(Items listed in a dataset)
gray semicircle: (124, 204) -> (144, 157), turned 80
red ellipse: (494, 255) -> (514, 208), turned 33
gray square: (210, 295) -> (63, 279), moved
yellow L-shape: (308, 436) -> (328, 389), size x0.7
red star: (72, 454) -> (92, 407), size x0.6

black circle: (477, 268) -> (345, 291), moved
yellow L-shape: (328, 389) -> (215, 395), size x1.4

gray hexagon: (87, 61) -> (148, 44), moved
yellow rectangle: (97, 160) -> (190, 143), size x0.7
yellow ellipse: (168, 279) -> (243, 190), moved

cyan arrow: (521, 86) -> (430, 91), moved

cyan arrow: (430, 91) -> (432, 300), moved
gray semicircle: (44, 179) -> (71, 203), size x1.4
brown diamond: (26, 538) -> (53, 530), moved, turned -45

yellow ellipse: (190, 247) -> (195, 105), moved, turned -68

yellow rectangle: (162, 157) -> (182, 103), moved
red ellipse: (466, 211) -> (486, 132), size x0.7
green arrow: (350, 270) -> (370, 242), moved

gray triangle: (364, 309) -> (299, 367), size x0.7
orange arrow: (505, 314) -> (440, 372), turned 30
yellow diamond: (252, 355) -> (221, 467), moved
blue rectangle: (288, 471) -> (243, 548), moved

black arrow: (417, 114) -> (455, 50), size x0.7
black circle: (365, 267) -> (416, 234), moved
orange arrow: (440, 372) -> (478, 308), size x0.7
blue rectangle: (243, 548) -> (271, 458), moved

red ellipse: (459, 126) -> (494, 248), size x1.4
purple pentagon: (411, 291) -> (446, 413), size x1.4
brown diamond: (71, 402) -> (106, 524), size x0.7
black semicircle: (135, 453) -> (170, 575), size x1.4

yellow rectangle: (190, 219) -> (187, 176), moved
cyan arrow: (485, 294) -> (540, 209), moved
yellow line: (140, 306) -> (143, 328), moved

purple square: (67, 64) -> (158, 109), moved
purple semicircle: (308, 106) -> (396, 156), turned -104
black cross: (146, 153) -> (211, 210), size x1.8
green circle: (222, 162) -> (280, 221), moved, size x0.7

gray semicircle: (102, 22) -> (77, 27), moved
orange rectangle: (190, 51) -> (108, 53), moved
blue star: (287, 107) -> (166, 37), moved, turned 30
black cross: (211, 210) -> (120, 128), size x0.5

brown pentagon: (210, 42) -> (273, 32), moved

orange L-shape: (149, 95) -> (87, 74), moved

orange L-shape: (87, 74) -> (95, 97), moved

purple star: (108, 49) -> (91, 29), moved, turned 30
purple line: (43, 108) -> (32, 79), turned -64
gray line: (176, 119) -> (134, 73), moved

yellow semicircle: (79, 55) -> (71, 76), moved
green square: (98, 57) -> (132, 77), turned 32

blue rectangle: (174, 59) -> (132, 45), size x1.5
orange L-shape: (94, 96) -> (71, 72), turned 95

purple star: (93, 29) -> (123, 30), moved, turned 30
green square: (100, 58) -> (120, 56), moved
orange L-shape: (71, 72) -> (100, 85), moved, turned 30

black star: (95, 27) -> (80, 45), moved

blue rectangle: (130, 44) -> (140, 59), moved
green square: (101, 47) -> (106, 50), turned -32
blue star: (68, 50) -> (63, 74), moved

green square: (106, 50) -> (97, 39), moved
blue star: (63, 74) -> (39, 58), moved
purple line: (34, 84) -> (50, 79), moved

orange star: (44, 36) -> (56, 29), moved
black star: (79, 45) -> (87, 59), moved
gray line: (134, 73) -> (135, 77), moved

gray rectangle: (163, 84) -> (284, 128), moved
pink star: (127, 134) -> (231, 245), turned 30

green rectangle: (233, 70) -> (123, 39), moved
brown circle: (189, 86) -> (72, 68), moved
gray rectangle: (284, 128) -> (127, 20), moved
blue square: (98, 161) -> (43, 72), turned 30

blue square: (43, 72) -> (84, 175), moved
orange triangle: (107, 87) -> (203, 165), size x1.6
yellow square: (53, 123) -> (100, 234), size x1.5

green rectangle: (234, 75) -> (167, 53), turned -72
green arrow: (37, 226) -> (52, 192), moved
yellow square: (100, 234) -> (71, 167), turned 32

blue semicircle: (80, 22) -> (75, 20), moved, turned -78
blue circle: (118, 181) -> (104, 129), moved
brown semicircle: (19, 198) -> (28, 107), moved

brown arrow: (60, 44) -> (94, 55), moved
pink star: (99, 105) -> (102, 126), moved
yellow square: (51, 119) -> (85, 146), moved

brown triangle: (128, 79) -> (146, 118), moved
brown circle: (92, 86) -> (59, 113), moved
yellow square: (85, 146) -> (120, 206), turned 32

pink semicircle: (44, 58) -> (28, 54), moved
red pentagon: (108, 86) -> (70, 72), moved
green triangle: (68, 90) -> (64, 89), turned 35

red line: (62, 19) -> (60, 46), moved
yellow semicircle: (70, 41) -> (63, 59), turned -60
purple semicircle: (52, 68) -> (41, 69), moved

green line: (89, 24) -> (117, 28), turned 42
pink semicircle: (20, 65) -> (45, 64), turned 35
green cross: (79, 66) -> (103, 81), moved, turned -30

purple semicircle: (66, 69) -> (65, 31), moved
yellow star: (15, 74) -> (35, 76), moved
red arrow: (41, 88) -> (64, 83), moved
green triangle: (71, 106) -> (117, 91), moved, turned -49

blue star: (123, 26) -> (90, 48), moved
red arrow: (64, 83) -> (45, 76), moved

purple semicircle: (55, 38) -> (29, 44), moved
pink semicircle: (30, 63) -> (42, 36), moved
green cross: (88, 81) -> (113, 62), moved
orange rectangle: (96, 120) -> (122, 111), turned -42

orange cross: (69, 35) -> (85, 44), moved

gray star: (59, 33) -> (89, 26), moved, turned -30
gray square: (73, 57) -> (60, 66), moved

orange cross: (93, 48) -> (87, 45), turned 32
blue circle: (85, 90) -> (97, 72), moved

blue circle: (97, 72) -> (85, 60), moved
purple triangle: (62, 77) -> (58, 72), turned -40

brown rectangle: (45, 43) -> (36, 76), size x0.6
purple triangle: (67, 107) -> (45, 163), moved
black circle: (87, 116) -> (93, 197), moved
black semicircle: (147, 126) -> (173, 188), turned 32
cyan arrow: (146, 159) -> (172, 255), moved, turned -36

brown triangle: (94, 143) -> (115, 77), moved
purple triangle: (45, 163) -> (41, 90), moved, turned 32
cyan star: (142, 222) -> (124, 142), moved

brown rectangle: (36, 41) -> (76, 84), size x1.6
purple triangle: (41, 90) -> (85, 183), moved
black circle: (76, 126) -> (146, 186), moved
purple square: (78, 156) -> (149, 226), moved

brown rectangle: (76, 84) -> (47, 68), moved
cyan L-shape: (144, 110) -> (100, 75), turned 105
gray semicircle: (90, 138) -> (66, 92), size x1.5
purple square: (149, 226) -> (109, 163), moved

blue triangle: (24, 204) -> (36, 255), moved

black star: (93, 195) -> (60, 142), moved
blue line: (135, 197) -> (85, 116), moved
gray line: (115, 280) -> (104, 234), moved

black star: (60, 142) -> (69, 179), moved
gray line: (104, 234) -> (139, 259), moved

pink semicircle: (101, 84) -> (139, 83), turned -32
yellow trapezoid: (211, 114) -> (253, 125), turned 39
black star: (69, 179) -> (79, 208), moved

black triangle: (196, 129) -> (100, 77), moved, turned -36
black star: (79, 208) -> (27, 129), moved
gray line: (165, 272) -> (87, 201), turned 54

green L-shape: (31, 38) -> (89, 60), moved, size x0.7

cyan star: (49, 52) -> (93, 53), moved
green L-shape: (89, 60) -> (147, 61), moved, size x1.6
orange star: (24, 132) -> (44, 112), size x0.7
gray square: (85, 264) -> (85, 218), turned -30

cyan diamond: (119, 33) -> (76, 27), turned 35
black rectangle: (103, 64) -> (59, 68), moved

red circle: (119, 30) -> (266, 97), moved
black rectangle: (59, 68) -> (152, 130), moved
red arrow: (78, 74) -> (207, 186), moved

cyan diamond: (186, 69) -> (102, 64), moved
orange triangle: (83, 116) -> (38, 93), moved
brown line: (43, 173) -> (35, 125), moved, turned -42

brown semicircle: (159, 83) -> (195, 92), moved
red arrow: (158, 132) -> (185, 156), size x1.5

(WORK ITEM):
Please write out, exactly as they appear above, only the lines in the stretch from the line with "black semicircle: (147, 126)" through the line with "gray line: (165, 272) -> (87, 201), turned 54".

(EXPECTED ANSWER):
black semicircle: (147, 126) -> (173, 188), turned 32
cyan arrow: (146, 159) -> (172, 255), moved, turned -36

brown triangle: (94, 143) -> (115, 77), moved
purple triangle: (45, 163) -> (41, 90), moved, turned 32
cyan star: (142, 222) -> (124, 142), moved

brown rectangle: (36, 41) -> (76, 84), size x1.6
purple triangle: (41, 90) -> (85, 183), moved
black circle: (76, 126) -> (146, 186), moved
purple square: (78, 156) -> (149, 226), moved

brown rectangle: (76, 84) -> (47, 68), moved
cyan L-shape: (144, 110) -> (100, 75), turned 105
gray semicircle: (90, 138) -> (66, 92), size x1.5
purple square: (149, 226) -> (109, 163), moved

blue triangle: (24, 204) -> (36, 255), moved

black star: (93, 195) -> (60, 142), moved
blue line: (135, 197) -> (85, 116), moved
gray line: (115, 280) -> (104, 234), moved

black star: (60, 142) -> (69, 179), moved
gray line: (104, 234) -> (139, 259), moved

pink semicircle: (101, 84) -> (139, 83), turned -32
yellow trapezoid: (211, 114) -> (253, 125), turned 39
black star: (69, 179) -> (79, 208), moved

black triangle: (196, 129) -> (100, 77), moved, turned -36
black star: (79, 208) -> (27, 129), moved
gray line: (165, 272) -> (87, 201), turned 54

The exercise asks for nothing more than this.